*** Given data ***

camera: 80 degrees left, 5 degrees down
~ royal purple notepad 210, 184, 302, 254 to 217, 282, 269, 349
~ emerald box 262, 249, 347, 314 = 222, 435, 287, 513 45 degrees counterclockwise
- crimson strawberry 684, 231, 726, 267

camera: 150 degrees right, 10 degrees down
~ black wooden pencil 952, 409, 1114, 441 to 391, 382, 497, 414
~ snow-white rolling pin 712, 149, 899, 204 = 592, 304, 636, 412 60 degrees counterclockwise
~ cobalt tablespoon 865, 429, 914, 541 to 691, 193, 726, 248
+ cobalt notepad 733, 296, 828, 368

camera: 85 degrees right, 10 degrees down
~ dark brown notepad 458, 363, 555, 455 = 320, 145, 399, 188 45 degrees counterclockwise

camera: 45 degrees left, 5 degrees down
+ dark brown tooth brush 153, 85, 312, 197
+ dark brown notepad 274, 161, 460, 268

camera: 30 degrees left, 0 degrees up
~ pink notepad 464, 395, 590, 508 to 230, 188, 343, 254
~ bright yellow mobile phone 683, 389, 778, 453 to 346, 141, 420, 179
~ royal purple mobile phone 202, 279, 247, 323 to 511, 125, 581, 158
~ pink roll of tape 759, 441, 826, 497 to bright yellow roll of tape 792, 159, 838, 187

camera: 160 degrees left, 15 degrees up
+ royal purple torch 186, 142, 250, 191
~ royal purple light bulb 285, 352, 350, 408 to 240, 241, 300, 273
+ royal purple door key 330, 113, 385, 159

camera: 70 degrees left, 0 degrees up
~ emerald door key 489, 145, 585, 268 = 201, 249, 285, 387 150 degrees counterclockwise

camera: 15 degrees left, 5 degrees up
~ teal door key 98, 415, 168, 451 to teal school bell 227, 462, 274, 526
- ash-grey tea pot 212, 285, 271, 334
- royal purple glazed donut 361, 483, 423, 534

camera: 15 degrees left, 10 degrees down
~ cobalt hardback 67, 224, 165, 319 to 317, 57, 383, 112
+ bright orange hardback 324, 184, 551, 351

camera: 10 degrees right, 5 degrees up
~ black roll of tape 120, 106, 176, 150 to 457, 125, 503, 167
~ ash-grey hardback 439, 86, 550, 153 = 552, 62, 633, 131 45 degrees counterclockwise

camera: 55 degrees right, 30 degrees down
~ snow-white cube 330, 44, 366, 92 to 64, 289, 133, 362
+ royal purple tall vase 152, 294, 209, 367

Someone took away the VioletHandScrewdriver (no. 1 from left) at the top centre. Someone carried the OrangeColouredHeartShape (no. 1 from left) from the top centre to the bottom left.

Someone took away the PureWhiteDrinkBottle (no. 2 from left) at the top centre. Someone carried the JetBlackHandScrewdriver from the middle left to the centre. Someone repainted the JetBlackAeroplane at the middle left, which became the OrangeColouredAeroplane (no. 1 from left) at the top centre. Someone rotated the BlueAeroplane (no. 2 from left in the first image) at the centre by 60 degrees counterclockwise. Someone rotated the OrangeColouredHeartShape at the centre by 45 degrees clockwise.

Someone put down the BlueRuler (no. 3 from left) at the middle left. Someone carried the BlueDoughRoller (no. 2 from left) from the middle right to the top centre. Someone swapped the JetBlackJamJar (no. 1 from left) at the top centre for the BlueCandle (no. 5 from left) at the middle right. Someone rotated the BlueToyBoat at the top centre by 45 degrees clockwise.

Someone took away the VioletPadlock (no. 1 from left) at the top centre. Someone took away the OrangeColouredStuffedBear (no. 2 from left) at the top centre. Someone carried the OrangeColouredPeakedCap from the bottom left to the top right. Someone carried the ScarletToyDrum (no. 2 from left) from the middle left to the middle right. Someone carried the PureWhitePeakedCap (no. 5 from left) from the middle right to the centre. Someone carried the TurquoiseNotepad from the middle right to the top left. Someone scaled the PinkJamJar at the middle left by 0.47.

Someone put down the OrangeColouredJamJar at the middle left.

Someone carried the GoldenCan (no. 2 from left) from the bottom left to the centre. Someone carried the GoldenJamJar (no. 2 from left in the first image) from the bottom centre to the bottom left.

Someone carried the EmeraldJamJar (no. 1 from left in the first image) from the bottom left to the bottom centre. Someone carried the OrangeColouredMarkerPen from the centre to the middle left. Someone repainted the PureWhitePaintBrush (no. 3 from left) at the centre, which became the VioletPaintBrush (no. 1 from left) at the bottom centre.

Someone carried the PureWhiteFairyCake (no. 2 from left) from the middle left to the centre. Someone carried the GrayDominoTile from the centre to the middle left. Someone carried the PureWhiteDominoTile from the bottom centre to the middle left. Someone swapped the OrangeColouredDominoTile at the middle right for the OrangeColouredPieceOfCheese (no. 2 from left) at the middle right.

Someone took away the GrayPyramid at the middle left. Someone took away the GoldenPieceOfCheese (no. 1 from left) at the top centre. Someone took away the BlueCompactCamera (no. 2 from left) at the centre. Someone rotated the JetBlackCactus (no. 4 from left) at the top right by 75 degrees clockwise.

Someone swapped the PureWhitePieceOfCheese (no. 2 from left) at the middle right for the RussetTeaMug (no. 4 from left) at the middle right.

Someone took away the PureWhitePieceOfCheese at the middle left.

*** End of Given data ***

#### Task goal:
Which lines above hold the string "yellow"? Copy every one of them.

#### Solution to this task:
~ bright yellow mobile phone 683, 389, 778, 453 to 346, 141, 420, 179
~ pink roll of tape 759, 441, 826, 497 to bright yellow roll of tape 792, 159, 838, 187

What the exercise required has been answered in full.